*** Raw data ***

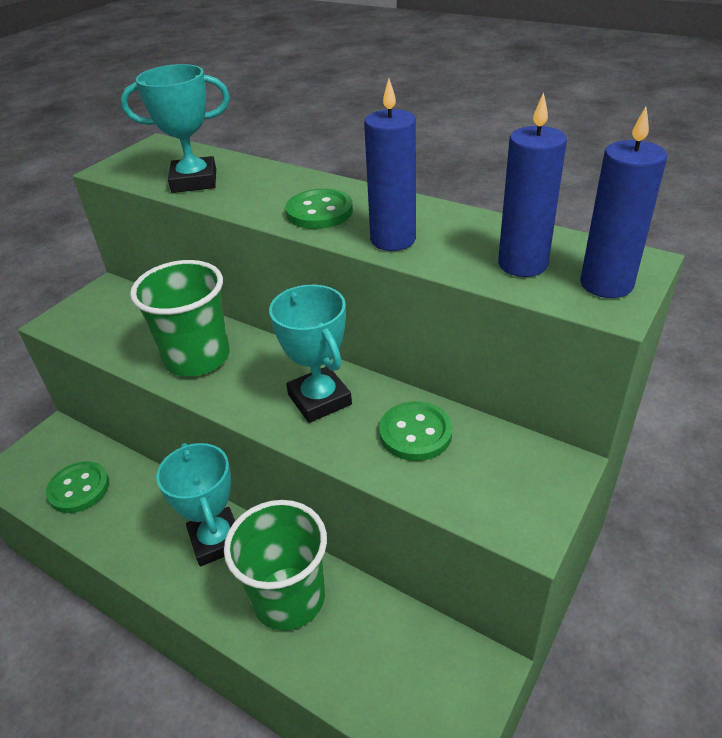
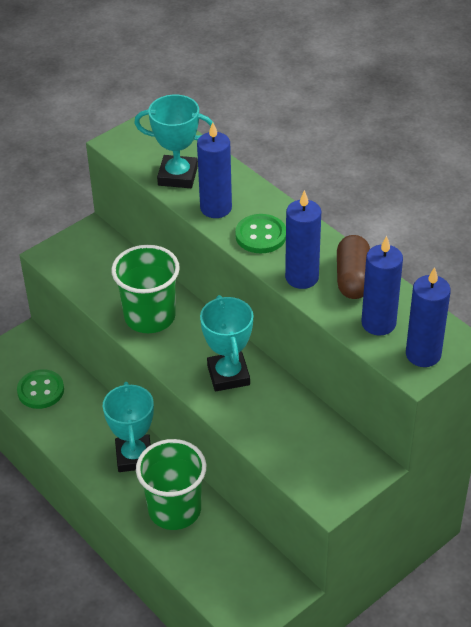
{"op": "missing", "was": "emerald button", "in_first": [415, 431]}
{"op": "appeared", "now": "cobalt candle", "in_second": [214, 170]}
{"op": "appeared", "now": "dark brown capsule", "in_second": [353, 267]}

*** End of Raw data ***

● **Task**: The data above needs to be retyped exactly, with the images left out.

● **Task result**:
{"op": "missing", "was": "emerald button", "in_first": [415, 431]}
{"op": "appeared", "now": "cobalt candle", "in_second": [214, 170]}
{"op": "appeared", "now": "dark brown capsule", "in_second": [353, 267]}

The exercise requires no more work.